▶ **What needs to be done**: Please give the lines below again exactly as they stand, from the one that contains "green rectangle: (70, 57)" up to and including the one that contains "green rectangle: (102, 103)", leaving all pictures out.

[Data items]
┌──
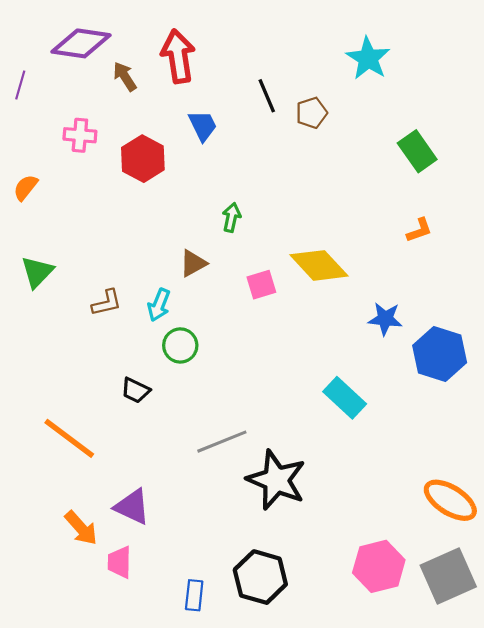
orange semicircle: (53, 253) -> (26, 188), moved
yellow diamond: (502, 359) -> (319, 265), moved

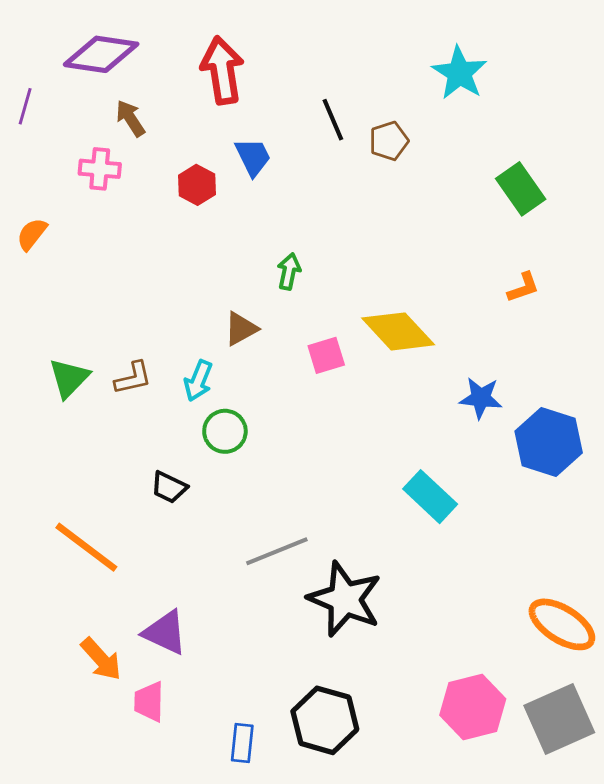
brown arrow: (125, 77) -> (130, 118), moved
red hexagon: (143, 159) -> (197, 185), moved, size x0.7
green triangle: (37, 272) -> (69, 378), moved

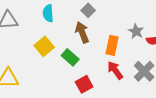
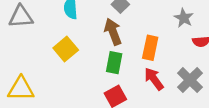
gray star: (136, 31) -> (184, 18), moved
green rectangle: (70, 57) -> (114, 63), moved, turned 60

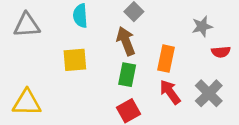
gray star: (184, 18) -> (202, 26), turned 30
yellow square: (66, 49) -> (75, 60), turned 35

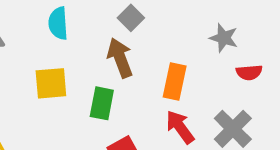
gray star: (202, 26) -> (224, 38), turned 30
green rectangle: (127, 75) -> (102, 103), moved

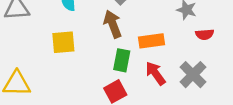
orange rectangle: (175, 82) -> (152, 41), turned 70
green rectangle: (102, 103) -> (122, 60), moved

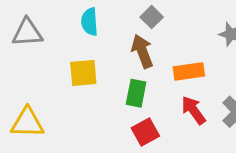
green rectangle: (122, 60) -> (136, 93), moved

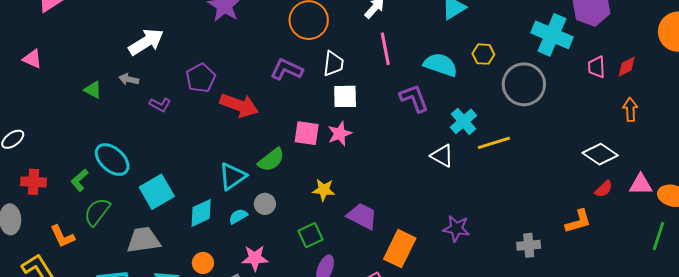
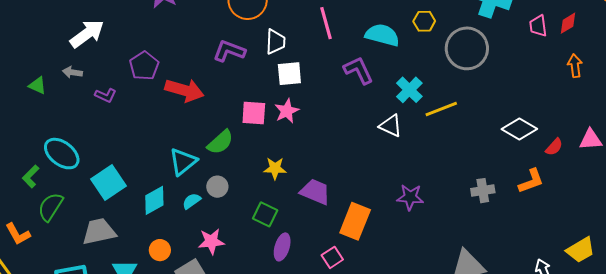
white diamond: (600, 154) -> (519, 129), moved
green square: (310, 235) -> (265, 214), turned -35
gray cross: (529, 245) -> (483, 191), moved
└──
▶ **Result of the exercise**:
green rectangle: (70, 57) -> (114, 63), moved, turned 60

gray star: (184, 18) -> (202, 26), turned 30
yellow square: (66, 49) -> (75, 60), turned 35

gray star: (202, 26) -> (224, 38), turned 30
green rectangle: (127, 75) -> (102, 103), moved

orange rectangle: (175, 82) -> (152, 41), turned 70
green rectangle: (102, 103) -> (122, 60), moved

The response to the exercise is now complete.